*OBJECTIVE*. Your task is to return the span of lines beginning at the one with "Give me SVG" and ending at the last line of the data, exactly as it stands.

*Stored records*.
****

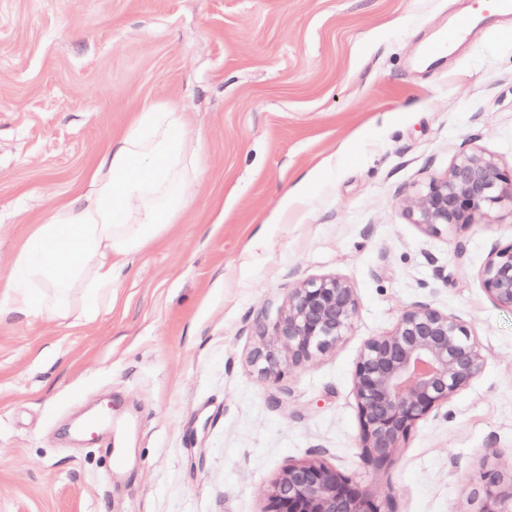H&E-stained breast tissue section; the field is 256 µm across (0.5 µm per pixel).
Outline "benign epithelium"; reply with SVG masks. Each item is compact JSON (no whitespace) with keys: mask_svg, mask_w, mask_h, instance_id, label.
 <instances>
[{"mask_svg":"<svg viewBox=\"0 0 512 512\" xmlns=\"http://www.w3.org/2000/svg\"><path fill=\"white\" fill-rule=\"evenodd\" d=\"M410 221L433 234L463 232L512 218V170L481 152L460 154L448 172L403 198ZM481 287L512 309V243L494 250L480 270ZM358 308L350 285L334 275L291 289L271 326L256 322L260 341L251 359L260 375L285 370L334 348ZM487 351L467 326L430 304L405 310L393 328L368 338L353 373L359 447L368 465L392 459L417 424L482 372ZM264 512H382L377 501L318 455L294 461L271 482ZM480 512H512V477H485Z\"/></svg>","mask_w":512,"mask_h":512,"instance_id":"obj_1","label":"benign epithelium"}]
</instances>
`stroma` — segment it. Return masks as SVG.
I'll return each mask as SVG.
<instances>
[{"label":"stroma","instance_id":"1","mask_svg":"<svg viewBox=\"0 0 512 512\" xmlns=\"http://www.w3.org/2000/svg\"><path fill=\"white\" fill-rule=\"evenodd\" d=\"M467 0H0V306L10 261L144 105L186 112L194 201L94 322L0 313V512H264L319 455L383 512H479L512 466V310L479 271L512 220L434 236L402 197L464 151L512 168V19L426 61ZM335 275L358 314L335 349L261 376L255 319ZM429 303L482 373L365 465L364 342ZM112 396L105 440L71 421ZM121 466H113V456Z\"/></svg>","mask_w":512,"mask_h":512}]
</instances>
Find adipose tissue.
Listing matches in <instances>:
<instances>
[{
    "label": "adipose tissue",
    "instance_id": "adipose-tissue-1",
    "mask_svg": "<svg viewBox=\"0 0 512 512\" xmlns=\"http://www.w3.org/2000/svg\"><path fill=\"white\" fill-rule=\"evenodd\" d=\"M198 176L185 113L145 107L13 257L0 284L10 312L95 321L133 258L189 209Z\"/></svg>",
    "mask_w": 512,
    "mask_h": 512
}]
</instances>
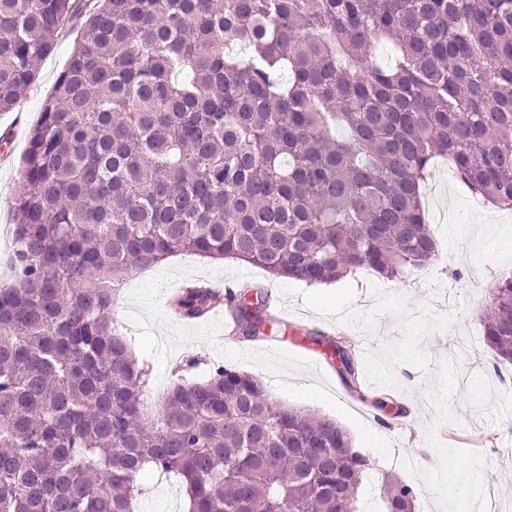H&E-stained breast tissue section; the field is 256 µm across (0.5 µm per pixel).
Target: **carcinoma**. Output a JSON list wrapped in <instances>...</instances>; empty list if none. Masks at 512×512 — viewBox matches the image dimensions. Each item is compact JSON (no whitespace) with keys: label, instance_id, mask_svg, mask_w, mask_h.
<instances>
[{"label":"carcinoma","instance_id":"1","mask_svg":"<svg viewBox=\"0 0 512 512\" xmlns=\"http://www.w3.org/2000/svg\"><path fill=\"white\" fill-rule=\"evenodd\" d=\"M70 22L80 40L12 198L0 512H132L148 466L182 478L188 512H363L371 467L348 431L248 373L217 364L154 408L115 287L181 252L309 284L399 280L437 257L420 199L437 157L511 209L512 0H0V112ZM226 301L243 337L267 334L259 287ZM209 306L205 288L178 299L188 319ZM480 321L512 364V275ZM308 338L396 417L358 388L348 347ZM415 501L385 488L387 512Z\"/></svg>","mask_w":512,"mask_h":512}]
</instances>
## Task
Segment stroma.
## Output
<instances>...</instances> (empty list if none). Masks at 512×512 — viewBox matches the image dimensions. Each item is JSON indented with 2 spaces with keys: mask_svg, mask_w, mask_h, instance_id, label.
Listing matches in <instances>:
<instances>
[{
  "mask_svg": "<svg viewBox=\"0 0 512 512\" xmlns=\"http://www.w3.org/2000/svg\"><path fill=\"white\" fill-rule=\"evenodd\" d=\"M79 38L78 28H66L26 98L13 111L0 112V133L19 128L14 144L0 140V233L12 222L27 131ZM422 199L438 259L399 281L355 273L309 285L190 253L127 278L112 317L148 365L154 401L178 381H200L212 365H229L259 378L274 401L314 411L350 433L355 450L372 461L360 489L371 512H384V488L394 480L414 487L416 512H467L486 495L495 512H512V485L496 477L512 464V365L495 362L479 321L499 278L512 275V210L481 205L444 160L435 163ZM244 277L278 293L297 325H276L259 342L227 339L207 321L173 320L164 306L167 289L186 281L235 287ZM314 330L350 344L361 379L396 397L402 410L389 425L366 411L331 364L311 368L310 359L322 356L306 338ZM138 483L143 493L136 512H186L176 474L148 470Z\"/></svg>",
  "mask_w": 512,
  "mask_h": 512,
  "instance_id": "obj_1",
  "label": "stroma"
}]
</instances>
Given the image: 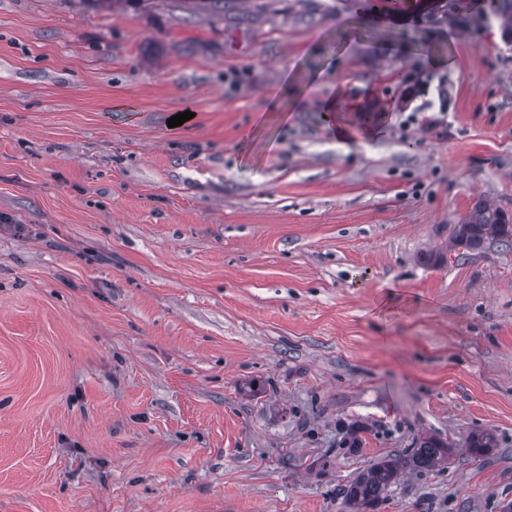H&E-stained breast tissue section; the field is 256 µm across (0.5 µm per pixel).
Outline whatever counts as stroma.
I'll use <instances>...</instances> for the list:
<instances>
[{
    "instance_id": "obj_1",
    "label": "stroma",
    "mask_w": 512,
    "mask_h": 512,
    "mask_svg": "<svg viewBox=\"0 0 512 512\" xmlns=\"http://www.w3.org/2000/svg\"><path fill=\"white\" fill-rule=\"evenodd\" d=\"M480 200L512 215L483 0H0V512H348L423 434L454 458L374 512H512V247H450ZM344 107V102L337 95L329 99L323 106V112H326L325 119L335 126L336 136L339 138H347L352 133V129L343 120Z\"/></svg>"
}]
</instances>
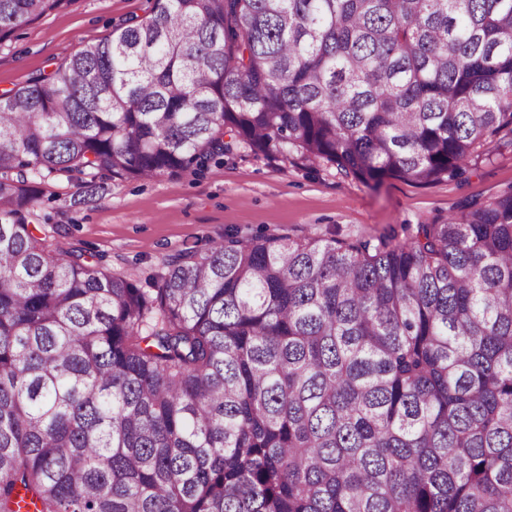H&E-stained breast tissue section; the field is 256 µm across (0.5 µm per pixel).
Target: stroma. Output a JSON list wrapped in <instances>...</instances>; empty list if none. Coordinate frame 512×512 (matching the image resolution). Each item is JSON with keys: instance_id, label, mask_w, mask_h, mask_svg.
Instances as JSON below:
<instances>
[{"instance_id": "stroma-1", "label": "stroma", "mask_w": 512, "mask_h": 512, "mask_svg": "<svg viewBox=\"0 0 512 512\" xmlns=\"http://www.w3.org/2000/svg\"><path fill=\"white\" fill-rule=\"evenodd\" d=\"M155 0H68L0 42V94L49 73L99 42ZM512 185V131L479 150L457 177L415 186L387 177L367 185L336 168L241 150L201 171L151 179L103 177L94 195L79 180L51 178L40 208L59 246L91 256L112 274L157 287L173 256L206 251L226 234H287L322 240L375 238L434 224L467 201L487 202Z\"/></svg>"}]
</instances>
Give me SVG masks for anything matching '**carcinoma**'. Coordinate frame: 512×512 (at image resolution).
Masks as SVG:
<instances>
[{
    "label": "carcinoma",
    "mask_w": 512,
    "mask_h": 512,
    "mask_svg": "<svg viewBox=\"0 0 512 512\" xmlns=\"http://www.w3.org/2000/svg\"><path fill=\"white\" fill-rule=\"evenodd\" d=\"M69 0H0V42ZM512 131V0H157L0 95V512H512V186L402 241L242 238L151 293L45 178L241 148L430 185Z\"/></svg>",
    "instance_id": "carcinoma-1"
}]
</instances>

****

*EXPECTED ANSWER*.
Give me SVG masks for anything matching '**carcinoma**'. Coordinate frame: 512×512 (at image resolution).
Masks as SVG:
<instances>
[{
    "label": "carcinoma",
    "mask_w": 512,
    "mask_h": 512,
    "mask_svg": "<svg viewBox=\"0 0 512 512\" xmlns=\"http://www.w3.org/2000/svg\"><path fill=\"white\" fill-rule=\"evenodd\" d=\"M69 0H0V42ZM512 131V0H157L0 95V512H512V186L402 241L242 238L151 293L45 178L241 148L430 185Z\"/></svg>",
    "instance_id": "carcinoma-1"
}]
</instances>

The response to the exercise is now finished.